TASK MATERIAL:
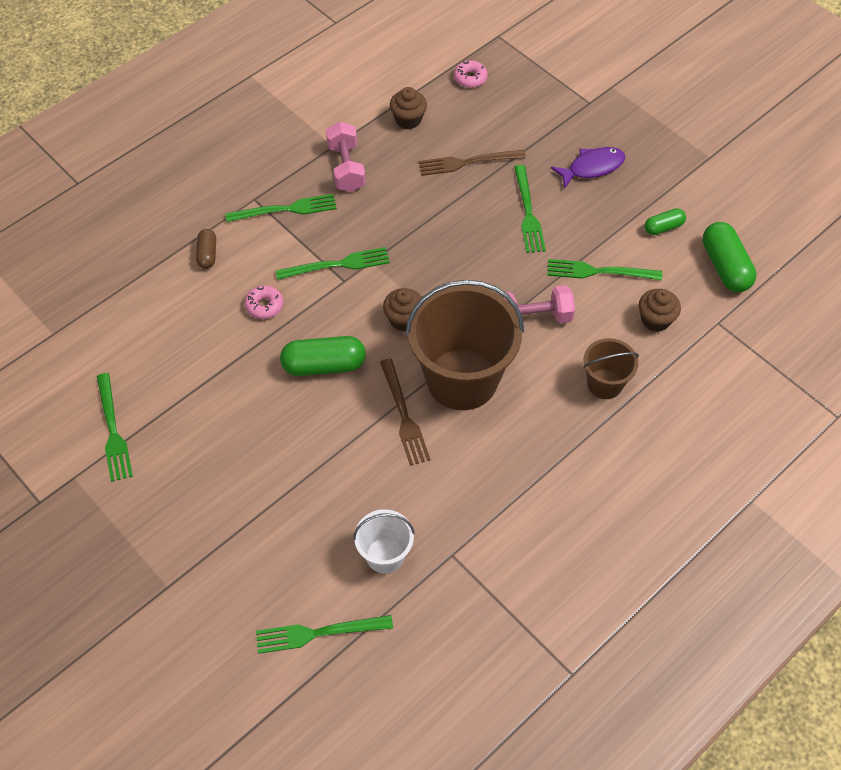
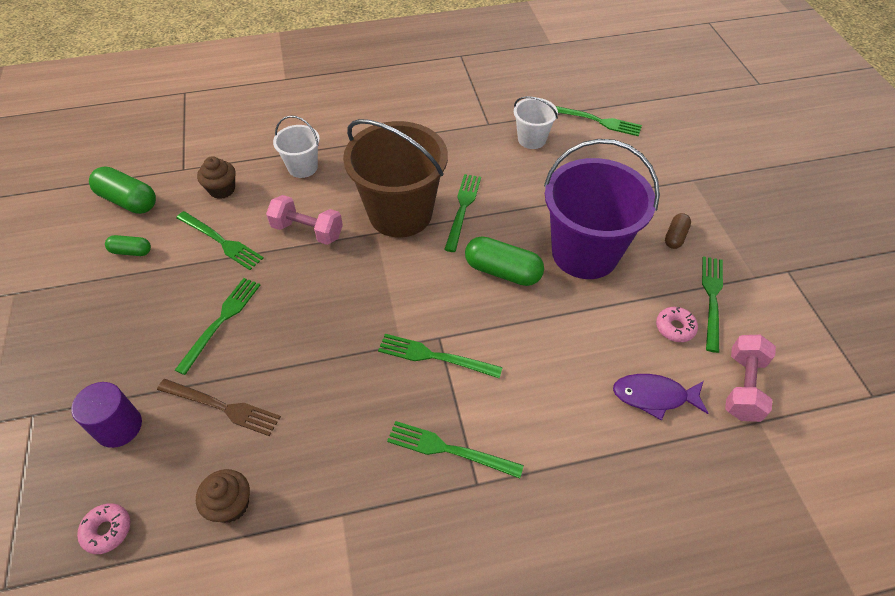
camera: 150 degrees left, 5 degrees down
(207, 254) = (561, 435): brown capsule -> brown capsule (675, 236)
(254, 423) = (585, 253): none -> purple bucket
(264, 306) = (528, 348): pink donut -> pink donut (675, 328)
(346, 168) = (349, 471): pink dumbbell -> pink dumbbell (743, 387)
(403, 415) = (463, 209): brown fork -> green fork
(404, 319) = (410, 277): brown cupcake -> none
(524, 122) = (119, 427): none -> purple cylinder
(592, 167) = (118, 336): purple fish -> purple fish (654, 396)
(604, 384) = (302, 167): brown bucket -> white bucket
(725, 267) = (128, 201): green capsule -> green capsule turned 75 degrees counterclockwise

REQUIREMENT: Give again, exactly, every line from the one holding "(264, 306) = (528, 348): pink" to the last line of the data.

THE COMPLETED TASK:
(264, 306) = (528, 348): pink donut -> pink donut (675, 328)
(346, 168) = (349, 471): pink dumbbell -> pink dumbbell (743, 387)
(403, 415) = (463, 209): brown fork -> green fork
(404, 319) = (410, 277): brown cupcake -> none
(524, 122) = (119, 427): none -> purple cylinder
(592, 167) = (118, 336): purple fish -> purple fish (654, 396)
(604, 384) = (302, 167): brown bucket -> white bucket
(725, 267) = (128, 201): green capsule -> green capsule turned 75 degrees counterclockwise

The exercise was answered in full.